Scene comparison data
=-=-=
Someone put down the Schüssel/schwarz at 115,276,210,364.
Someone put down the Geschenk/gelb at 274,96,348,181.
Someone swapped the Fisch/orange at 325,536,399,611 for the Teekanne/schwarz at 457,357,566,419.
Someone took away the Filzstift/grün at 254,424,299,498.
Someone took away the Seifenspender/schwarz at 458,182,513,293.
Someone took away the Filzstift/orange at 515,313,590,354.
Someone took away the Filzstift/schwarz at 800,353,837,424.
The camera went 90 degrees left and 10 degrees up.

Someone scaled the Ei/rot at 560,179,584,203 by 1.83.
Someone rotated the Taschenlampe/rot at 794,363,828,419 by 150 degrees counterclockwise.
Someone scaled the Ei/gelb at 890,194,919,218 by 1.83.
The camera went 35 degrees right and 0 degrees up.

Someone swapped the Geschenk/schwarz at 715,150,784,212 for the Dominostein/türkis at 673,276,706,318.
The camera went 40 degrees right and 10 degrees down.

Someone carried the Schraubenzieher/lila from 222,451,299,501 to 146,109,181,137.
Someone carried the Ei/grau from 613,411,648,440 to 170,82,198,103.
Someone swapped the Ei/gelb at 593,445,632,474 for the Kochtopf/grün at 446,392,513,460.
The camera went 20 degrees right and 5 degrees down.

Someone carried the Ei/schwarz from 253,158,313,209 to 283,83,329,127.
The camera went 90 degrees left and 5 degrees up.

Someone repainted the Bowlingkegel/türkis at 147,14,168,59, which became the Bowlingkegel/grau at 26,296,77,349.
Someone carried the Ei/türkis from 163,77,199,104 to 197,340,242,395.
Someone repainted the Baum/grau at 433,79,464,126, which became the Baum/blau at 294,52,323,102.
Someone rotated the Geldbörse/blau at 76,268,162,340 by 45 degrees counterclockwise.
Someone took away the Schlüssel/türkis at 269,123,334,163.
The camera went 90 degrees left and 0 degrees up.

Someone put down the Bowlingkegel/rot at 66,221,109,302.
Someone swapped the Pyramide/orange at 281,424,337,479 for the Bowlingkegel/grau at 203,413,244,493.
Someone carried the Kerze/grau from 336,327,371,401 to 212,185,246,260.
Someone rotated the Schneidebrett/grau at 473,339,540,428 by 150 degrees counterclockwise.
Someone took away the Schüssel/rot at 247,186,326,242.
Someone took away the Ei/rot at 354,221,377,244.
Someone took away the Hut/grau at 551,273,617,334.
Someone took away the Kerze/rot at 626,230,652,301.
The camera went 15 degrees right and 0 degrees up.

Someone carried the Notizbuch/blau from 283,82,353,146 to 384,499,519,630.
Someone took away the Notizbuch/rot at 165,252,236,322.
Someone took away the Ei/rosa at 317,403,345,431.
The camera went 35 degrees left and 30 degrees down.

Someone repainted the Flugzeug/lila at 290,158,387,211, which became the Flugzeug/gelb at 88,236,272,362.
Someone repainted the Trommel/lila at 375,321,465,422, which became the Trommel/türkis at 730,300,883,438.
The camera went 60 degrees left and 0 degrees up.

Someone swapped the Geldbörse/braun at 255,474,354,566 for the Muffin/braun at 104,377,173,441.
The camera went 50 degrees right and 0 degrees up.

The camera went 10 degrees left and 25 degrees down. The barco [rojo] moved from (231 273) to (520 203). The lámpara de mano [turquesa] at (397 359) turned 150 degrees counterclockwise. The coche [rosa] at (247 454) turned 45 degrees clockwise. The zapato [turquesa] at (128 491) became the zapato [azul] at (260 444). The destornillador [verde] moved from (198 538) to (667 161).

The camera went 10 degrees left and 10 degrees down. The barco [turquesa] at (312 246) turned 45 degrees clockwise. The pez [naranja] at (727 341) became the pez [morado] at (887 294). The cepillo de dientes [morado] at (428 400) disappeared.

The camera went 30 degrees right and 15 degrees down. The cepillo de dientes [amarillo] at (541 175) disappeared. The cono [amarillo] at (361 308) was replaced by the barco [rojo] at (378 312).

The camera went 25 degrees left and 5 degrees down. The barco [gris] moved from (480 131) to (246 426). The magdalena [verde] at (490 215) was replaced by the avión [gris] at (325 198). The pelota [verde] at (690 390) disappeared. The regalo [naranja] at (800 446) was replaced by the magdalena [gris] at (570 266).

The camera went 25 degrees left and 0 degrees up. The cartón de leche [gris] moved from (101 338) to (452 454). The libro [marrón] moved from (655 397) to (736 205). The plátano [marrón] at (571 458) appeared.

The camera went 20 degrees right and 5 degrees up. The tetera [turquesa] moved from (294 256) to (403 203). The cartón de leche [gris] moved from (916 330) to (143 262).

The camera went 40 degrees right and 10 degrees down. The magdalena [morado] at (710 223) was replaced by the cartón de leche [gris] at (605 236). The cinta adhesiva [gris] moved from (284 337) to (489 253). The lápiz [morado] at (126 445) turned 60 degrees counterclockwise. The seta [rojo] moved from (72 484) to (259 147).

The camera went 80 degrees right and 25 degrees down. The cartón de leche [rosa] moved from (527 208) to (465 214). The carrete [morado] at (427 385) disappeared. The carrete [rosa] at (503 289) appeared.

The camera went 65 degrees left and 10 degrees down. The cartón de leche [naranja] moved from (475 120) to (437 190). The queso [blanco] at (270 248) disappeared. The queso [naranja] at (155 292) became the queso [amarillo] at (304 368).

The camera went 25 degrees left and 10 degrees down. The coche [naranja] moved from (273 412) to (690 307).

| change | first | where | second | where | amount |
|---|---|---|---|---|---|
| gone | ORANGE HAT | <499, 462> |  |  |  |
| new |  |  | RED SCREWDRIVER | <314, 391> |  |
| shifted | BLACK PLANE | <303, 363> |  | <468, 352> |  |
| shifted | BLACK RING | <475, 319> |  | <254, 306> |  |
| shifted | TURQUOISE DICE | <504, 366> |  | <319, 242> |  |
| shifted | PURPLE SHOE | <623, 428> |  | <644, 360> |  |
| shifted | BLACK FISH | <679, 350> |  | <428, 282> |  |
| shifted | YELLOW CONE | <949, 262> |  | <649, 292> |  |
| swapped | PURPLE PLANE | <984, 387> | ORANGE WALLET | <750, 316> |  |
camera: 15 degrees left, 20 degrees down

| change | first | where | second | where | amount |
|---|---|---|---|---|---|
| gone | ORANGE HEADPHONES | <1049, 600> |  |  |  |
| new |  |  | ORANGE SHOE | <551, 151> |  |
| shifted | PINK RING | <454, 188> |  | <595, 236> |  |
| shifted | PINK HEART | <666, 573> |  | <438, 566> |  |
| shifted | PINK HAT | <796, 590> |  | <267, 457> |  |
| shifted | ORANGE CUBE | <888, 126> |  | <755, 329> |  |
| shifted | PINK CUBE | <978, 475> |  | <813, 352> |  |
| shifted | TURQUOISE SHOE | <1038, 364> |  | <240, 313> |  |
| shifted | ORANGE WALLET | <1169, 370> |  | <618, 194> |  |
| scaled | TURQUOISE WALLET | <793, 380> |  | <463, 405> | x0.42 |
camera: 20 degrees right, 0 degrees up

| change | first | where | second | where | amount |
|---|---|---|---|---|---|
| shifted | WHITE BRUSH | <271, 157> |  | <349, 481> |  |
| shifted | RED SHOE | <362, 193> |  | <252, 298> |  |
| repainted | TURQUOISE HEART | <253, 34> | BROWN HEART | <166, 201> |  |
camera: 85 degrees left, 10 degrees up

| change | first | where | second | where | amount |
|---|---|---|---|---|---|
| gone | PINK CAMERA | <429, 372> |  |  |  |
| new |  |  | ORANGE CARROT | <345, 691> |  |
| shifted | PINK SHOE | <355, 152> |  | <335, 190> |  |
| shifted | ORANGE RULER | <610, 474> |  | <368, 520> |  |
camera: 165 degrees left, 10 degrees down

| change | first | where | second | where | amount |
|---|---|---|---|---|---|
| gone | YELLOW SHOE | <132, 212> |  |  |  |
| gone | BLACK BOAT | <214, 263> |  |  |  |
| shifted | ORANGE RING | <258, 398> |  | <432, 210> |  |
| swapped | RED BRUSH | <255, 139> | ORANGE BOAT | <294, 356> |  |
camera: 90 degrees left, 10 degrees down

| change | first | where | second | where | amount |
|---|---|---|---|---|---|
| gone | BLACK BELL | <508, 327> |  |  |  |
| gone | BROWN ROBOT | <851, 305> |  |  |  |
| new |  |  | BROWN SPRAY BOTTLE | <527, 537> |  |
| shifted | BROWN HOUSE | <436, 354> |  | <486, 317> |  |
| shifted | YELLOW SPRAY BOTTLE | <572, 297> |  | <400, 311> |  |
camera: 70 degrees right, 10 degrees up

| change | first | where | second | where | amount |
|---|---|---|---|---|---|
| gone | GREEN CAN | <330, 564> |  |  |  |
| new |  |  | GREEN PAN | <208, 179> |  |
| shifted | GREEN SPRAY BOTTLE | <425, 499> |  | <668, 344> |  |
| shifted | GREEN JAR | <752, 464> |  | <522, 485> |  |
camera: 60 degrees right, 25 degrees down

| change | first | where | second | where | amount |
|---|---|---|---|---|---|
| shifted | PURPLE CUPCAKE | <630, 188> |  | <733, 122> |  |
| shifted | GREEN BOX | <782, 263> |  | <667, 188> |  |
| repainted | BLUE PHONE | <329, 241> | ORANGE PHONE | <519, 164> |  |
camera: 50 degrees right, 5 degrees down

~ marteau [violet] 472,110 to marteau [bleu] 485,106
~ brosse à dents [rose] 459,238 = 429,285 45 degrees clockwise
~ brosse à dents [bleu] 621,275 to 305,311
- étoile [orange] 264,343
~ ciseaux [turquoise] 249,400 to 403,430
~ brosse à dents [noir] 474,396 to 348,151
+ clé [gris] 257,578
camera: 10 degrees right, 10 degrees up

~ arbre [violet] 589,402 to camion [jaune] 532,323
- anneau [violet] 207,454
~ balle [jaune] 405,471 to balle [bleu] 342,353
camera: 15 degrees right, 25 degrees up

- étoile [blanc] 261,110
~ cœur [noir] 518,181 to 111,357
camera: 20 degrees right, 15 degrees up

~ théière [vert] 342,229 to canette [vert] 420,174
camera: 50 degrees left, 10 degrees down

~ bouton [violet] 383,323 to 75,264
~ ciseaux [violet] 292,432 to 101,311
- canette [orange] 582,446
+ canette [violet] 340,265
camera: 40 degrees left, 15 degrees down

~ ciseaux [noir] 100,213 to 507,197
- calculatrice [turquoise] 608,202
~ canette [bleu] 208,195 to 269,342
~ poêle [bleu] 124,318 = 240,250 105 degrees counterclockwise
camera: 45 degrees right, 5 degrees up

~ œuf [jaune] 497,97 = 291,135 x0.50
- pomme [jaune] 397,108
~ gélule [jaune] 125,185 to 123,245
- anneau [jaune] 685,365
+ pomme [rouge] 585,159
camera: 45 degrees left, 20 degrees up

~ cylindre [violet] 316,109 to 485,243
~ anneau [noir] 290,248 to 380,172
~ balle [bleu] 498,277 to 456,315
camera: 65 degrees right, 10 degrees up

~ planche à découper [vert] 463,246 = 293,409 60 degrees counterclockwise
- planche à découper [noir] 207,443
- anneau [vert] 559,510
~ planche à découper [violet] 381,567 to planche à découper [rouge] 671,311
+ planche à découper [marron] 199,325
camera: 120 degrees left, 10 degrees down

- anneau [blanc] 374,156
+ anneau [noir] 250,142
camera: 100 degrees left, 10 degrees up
=-=-=
--- WHAT YOU ARE ASKED TO DO ---
Return only the exact lines from the opening of the records through the line that contains "Someone took away the Filzstift/schwarz", both included.

--- RESPONSE ---
Someone put down the Schüssel/schwarz at 115,276,210,364.
Someone put down the Geschenk/gelb at 274,96,348,181.
Someone swapped the Fisch/orange at 325,536,399,611 for the Teekanne/schwarz at 457,357,566,419.
Someone took away the Filzstift/grün at 254,424,299,498.
Someone took away the Seifenspender/schwarz at 458,182,513,293.
Someone took away the Filzstift/orange at 515,313,590,354.
Someone took away the Filzstift/schwarz at 800,353,837,424.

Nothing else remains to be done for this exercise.